(DATASET EXTRACT)
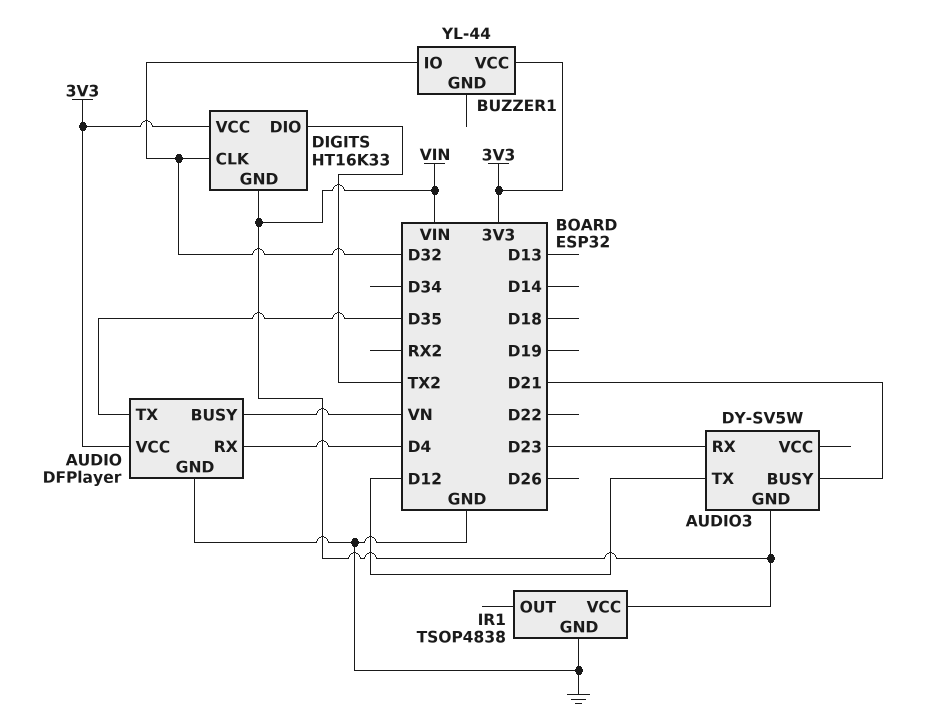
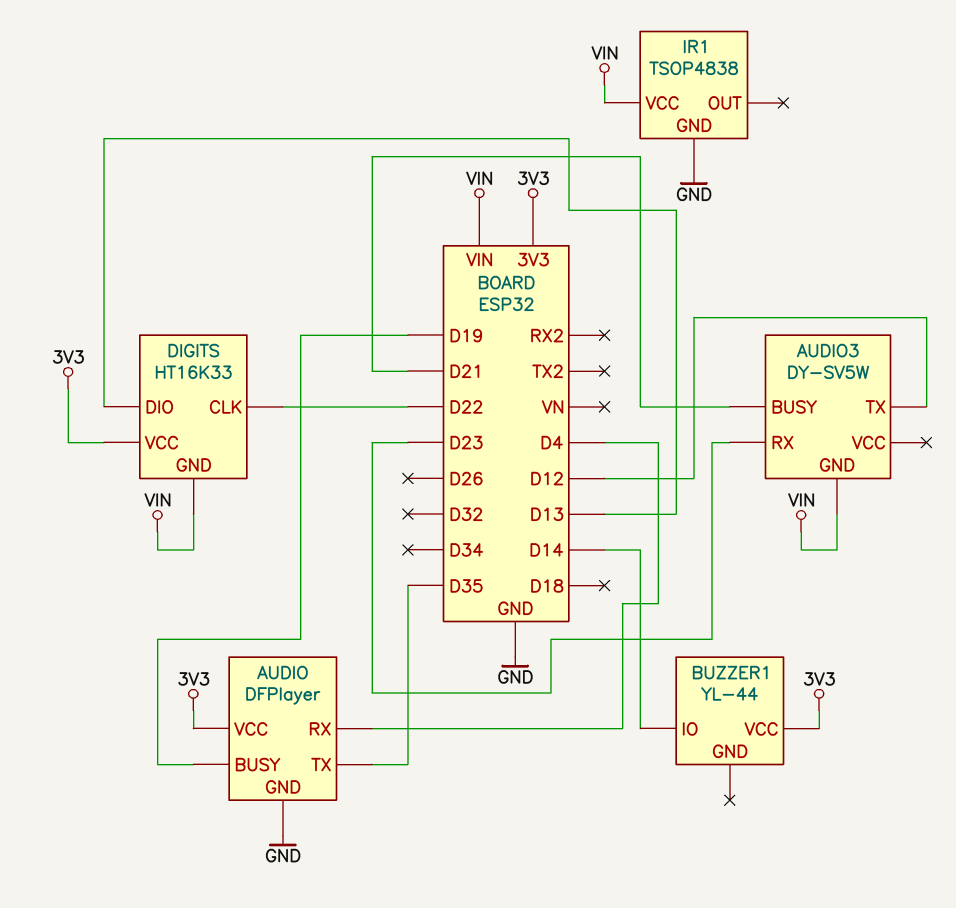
AUDIO pin BUSY: VN -> D19
BUZZER1 pin IO: D32 -> D14
DIGITS pin CLK: D32 -> D22
DIGITS pin DIO: TX2 -> D13

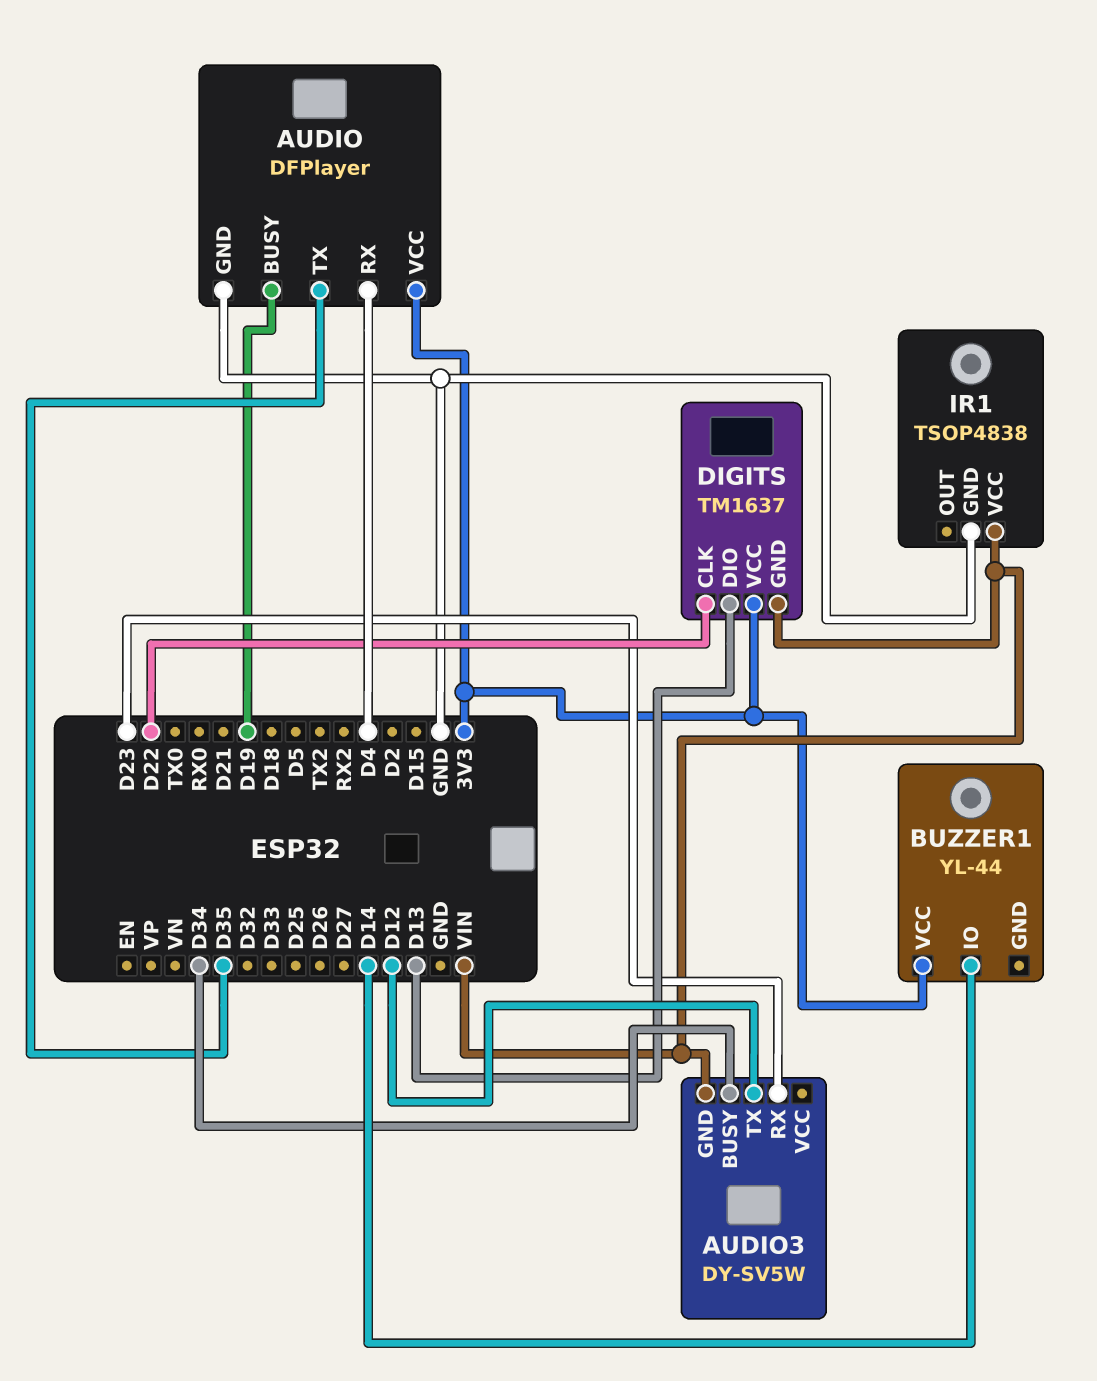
AUDIO3 pin BUSY: D21 -> D34
DIGITS: HT16K33 -> TM1637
(End DATASET EXTRACT)
> _EXERCISE DESCRIPTION_: Each line containing the word "DIGITS" needs to be copied from the data above.

> _RESULT OF THE EXERCISE_:
DIGITS pin CLK: D32 -> D22
DIGITS pin DIO: TX2 -> D13
DIGITS: HT16K33 -> TM1637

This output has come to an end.